Zählen Sie die Zeilen der folgenden Einträge, in denen die Zeichenfolge „italic“ vorkommt. Geben Sie ausschließlich die Anzahl an.

- [Eingabedaten]
'''
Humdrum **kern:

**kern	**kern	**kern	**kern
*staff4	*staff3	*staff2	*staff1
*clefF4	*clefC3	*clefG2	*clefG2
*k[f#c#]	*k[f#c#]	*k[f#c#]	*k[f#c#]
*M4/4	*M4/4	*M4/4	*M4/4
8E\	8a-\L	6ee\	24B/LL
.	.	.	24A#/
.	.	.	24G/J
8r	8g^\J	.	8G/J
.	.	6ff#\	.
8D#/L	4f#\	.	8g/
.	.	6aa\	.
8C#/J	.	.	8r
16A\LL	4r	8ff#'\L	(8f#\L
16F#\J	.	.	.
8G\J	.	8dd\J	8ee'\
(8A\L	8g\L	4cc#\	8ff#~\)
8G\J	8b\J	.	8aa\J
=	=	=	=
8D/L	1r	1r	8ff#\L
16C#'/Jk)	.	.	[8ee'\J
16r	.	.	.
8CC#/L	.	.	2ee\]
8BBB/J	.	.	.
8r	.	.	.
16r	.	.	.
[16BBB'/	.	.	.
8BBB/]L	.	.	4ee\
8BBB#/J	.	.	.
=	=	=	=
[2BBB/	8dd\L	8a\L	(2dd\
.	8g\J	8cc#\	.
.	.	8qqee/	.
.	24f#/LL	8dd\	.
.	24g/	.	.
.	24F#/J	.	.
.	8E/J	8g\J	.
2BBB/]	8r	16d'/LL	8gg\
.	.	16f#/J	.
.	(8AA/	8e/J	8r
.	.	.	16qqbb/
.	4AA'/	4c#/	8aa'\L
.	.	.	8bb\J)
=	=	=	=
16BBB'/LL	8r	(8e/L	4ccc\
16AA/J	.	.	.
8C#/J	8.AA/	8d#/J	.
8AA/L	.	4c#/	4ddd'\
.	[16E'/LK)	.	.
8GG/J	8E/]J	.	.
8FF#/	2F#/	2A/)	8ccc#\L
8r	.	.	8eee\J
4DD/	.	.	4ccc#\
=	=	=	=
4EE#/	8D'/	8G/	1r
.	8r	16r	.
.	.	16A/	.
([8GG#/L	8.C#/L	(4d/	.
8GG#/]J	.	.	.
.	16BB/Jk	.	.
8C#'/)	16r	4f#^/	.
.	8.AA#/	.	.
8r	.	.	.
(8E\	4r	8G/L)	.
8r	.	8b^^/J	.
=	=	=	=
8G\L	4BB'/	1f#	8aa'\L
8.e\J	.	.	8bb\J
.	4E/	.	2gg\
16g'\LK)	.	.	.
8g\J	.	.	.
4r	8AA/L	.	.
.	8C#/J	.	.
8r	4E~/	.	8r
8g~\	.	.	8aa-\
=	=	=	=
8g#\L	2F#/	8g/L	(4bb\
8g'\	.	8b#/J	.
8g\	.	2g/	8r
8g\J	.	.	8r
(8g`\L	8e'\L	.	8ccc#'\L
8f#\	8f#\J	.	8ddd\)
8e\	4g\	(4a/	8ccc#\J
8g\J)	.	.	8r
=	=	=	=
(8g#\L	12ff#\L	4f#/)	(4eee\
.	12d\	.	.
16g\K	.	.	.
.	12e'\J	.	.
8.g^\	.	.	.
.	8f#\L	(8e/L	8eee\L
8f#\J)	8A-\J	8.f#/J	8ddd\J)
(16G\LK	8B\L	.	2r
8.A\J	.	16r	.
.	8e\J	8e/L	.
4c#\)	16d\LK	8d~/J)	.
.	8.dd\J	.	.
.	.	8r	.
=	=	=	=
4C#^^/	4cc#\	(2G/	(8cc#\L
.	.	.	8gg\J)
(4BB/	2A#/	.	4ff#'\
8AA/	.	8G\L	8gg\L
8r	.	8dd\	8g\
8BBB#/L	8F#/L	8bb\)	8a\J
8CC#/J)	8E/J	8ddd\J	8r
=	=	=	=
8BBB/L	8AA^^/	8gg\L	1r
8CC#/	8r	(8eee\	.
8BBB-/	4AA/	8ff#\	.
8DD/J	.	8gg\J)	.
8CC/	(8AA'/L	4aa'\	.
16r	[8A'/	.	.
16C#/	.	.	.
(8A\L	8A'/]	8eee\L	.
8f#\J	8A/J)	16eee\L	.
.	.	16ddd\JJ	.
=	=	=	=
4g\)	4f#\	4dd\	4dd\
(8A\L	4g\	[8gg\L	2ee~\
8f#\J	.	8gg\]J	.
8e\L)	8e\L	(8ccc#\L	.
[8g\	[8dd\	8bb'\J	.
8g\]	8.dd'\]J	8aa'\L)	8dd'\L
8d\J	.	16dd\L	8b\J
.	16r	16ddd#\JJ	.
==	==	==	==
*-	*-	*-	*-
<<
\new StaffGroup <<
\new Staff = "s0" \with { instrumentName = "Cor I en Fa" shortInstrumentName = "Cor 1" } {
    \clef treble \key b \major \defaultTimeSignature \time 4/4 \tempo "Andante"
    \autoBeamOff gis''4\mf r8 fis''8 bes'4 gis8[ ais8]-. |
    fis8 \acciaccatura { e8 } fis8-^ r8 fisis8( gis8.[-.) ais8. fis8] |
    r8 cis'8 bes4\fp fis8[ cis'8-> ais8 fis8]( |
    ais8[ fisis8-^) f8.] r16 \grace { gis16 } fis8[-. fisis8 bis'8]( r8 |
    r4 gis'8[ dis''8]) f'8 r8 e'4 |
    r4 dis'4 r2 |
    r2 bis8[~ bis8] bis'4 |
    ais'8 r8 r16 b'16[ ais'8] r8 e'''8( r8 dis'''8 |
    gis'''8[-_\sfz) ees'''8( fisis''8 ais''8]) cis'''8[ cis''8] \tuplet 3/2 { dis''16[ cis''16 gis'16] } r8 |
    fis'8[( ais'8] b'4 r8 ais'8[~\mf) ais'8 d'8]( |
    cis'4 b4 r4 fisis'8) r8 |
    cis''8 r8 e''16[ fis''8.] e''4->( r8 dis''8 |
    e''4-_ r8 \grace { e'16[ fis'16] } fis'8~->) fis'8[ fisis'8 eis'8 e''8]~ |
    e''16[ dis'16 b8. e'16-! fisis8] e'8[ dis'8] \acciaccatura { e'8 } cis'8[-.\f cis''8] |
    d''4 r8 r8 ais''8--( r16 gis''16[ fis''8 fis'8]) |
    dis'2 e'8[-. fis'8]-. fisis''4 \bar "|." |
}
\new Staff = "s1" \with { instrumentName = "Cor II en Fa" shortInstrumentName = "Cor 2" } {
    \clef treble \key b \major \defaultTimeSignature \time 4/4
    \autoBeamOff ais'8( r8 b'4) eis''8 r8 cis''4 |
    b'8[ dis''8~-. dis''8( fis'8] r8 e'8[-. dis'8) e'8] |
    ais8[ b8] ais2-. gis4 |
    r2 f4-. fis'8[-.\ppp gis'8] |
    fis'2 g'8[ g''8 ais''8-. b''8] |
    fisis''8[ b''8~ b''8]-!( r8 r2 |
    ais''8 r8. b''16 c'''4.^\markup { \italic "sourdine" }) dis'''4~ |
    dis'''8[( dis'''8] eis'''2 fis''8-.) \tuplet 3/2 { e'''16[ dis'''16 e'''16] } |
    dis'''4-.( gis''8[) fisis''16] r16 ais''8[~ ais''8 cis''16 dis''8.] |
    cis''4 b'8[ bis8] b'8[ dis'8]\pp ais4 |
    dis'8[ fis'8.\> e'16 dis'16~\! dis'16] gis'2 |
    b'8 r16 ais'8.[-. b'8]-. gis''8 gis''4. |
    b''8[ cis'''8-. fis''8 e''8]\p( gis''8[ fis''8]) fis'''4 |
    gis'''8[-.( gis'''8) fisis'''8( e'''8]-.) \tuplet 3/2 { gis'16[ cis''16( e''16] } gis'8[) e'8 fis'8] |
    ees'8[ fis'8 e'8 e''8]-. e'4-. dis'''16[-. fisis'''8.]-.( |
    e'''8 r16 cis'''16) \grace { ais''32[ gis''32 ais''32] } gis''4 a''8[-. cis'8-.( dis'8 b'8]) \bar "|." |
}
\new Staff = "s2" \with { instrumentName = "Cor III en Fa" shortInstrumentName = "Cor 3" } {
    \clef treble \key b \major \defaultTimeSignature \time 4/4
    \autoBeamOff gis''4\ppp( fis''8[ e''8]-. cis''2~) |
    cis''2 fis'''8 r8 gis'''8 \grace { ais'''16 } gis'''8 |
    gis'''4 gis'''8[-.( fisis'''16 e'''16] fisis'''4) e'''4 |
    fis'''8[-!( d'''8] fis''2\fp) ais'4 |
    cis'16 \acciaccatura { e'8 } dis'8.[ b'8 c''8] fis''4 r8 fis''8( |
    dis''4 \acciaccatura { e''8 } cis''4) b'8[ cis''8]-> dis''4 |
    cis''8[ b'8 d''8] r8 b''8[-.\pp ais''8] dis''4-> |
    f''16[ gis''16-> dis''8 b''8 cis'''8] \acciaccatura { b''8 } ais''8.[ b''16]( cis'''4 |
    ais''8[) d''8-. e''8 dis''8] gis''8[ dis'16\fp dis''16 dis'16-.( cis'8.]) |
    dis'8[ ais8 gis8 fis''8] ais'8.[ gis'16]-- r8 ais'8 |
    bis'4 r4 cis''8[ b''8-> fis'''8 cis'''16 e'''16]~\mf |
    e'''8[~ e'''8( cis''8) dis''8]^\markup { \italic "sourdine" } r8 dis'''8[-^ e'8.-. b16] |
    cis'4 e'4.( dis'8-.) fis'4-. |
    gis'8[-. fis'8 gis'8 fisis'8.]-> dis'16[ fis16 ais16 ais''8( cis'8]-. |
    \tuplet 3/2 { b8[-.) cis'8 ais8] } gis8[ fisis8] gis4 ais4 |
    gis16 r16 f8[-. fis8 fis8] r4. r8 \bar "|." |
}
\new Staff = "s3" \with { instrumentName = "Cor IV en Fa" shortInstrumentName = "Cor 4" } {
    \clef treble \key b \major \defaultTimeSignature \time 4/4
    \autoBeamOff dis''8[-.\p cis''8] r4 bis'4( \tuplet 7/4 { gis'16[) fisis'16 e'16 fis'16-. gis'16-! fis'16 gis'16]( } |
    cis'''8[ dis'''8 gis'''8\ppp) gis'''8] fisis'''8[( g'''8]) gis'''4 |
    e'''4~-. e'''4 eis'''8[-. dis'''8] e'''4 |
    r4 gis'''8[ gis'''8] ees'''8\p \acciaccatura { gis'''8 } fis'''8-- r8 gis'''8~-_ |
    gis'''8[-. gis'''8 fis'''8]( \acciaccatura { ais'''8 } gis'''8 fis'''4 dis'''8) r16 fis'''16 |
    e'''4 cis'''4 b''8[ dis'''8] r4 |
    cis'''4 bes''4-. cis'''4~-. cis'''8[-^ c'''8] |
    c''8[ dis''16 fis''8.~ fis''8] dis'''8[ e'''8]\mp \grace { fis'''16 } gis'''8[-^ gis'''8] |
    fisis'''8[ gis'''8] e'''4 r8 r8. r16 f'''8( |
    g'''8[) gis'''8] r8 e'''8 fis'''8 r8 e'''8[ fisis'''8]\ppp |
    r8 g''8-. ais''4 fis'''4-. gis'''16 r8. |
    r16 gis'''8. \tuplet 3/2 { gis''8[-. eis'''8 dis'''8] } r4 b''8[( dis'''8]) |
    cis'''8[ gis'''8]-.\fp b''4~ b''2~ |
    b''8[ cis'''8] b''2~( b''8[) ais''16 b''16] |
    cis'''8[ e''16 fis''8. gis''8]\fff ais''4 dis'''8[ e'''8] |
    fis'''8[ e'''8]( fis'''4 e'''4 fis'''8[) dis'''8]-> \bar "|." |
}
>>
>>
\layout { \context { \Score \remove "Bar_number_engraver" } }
'''
- [Ergebnis]
2